Work required » Only the lines from the one containing "(354, 345) = (489, 224): green" through the end of the data below should be copied, each exactly as written and with both ends kept.

-- -- --

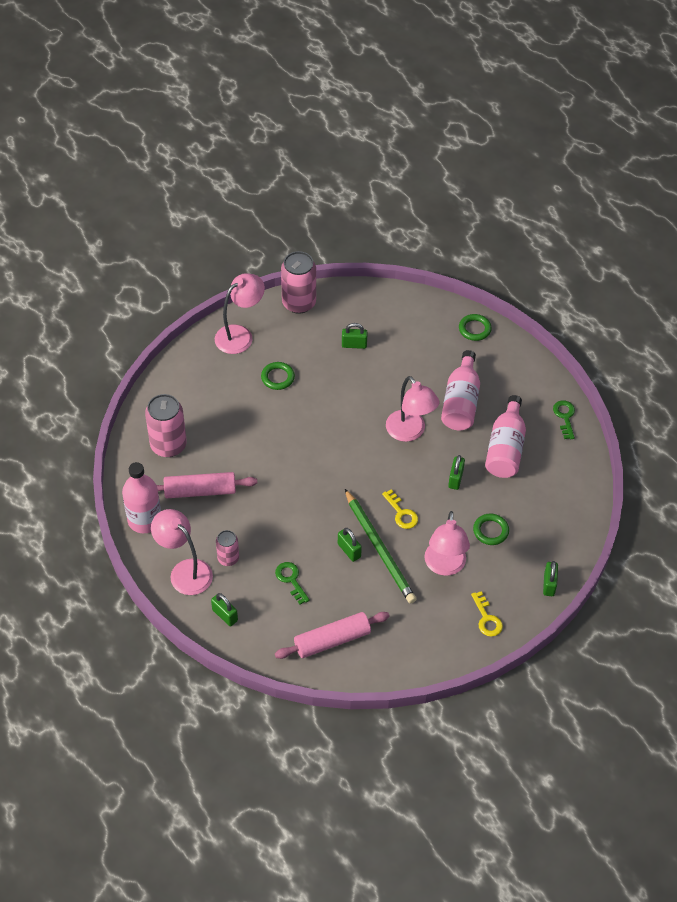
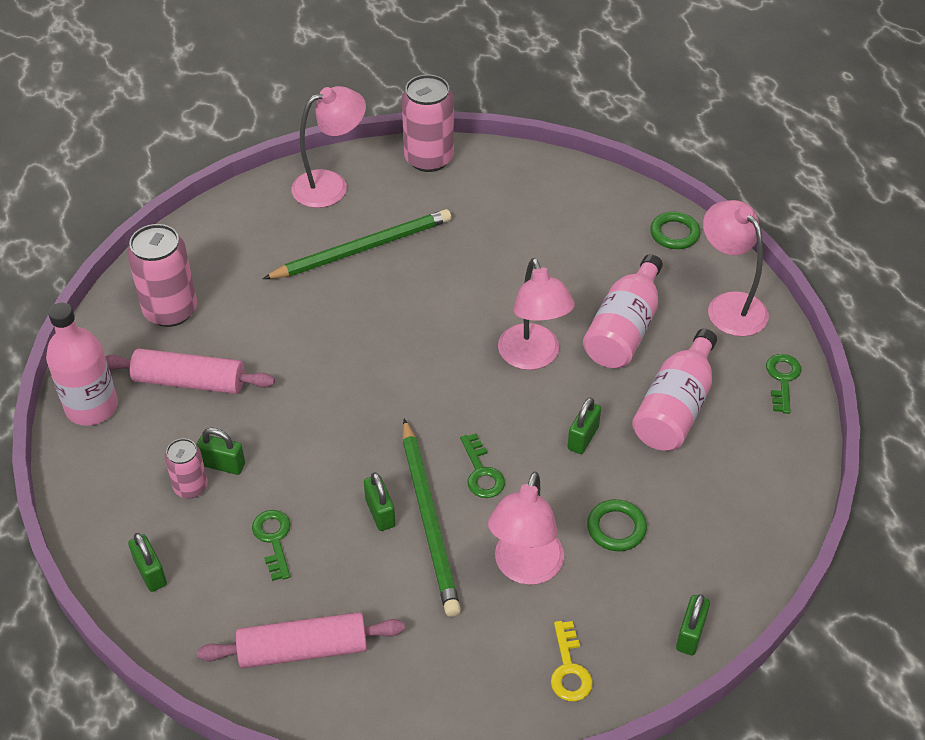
camera: 15 degrees right, 5 degrees down
(185, 571) = (118, 493): pink lamp -> pink lamp (729, 306)
(277, 377) = (363, 248): green ring -> green pencil
(354, 345) = (489, 224): green padlock -> green padlock (223, 465)
(401, 513) = (481, 473): yellow key -> green key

-- -- --

Exercise response »
(354, 345) = (489, 224): green padlock -> green padlock (223, 465)
(401, 513) = (481, 473): yellow key -> green key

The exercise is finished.